Required action | Find the line holding "purple cross: (79, 182) -> (41, 241), moved" in the entries below. Give it again exactly, along with every line after it up to and including the line holding "cyan pentagon: (356, 111)".

Dataset extract |

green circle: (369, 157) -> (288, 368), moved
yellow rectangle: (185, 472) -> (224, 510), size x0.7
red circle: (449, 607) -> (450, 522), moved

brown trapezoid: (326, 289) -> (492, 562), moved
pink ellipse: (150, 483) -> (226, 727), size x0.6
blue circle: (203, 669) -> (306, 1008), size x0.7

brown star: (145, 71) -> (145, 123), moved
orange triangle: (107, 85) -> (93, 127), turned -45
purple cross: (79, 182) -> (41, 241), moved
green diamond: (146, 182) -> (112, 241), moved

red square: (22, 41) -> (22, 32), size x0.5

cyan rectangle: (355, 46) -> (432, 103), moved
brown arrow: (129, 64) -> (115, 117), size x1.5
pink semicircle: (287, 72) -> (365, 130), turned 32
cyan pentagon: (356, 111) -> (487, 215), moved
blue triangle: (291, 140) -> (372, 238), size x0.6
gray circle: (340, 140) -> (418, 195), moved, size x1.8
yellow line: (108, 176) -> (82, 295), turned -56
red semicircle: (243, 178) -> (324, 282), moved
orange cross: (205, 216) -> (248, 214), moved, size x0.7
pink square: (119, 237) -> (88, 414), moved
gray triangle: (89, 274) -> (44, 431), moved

Exercise result |
purple cross: (79, 182) -> (41, 241), moved
green diamond: (146, 182) -> (112, 241), moved

red square: (22, 41) -> (22, 32), size x0.5

cyan rectangle: (355, 46) -> (432, 103), moved
brown arrow: (129, 64) -> (115, 117), size x1.5
pink semicircle: (287, 72) -> (365, 130), turned 32
cyan pentagon: (356, 111) -> (487, 215), moved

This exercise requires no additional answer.